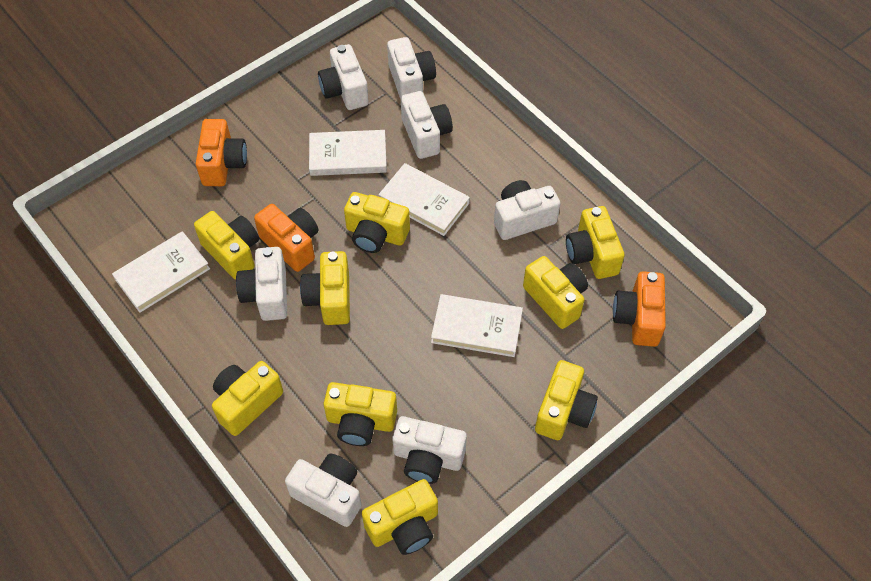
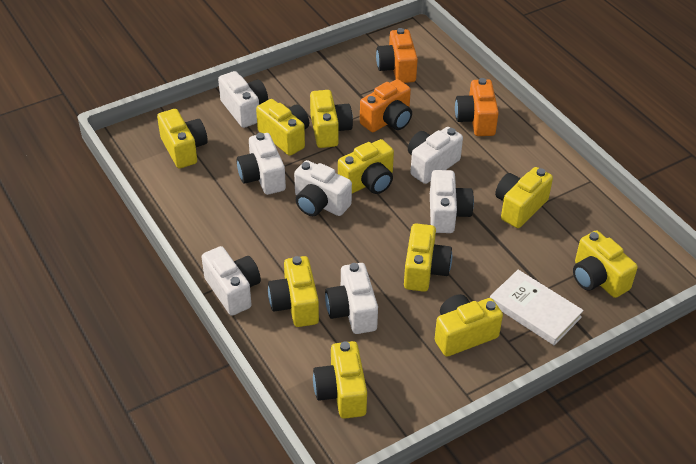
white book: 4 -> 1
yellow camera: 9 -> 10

━━━━━━━━━━

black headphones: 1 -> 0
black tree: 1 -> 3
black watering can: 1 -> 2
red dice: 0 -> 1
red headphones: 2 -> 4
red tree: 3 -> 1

━━━━━━━━━━

## [TASK INSTRUCTIONS]
Scan the records above for the lines holding "black headphones: 1 -> 0" and "red tree: 3 -> 1". Transcribe those two and every line between them word for word, and no others.

## [ANSWER BOX]
black headphones: 1 -> 0
black tree: 1 -> 3
black watering can: 1 -> 2
red dice: 0 -> 1
red headphones: 2 -> 4
red tree: 3 -> 1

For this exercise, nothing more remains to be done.